**Task:**
Every line of the material is to be returned verbatim. Pictures stay out.

**Data to use:**
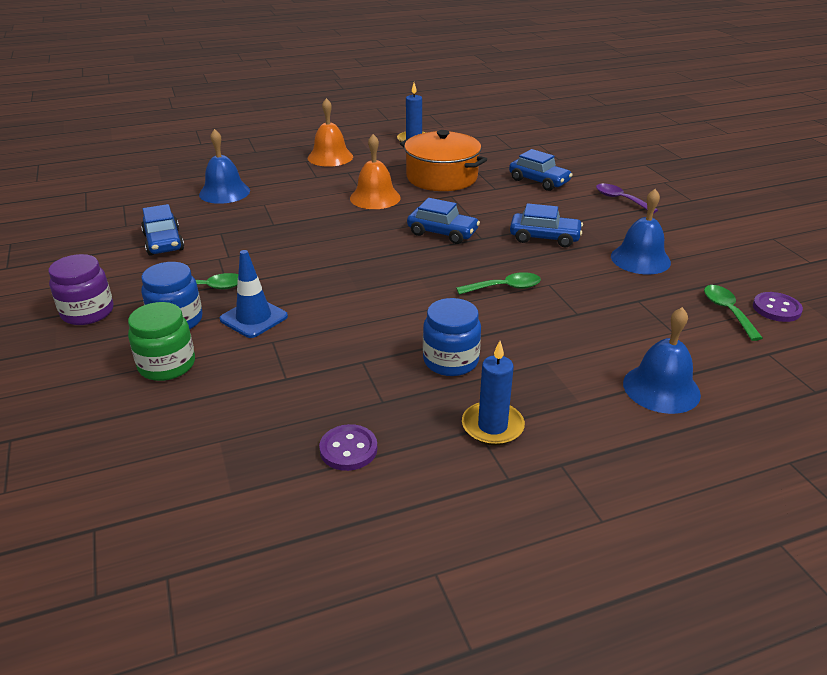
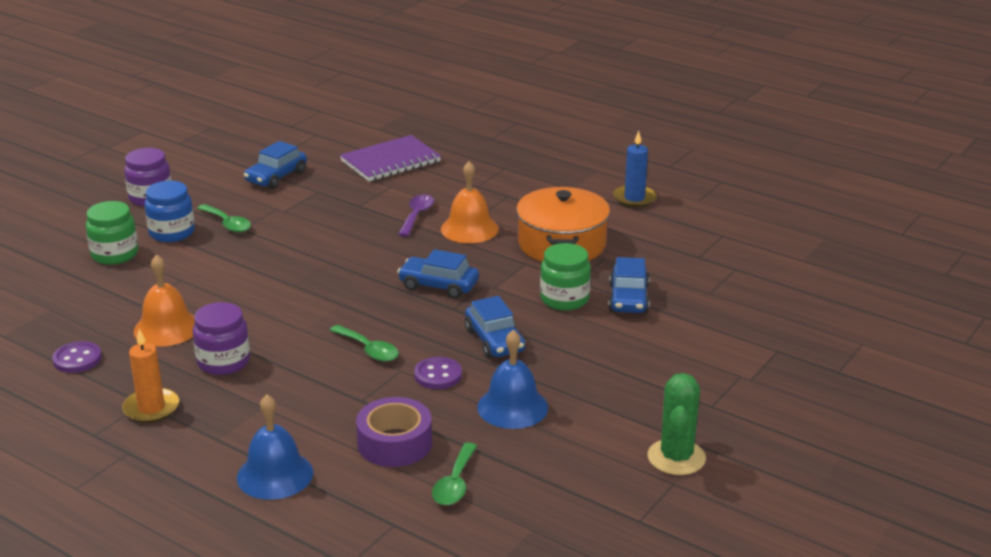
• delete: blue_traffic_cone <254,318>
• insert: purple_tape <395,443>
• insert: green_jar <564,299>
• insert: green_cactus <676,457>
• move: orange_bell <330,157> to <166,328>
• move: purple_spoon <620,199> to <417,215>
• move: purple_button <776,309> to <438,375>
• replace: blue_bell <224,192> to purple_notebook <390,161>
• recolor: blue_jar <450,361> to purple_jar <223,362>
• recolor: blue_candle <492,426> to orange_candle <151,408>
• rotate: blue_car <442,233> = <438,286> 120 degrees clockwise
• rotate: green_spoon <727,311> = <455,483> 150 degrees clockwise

**Response:**
• delete: blue_traffic_cone <254,318>
• insert: purple_tape <395,443>
• insert: green_jar <564,299>
• insert: green_cactus <676,457>
• move: orange_bell <330,157> to <166,328>
• move: purple_spoon <620,199> to <417,215>
• move: purple_button <776,309> to <438,375>
• replace: blue_bell <224,192> to purple_notebook <390,161>
• recolor: blue_jar <450,361> to purple_jar <223,362>
• recolor: blue_candle <492,426> to orange_candle <151,408>
• rotate: blue_car <442,233> = <438,286> 120 degrees clockwise
• rotate: green_spoon <727,311> = <455,483> 150 degrees clockwise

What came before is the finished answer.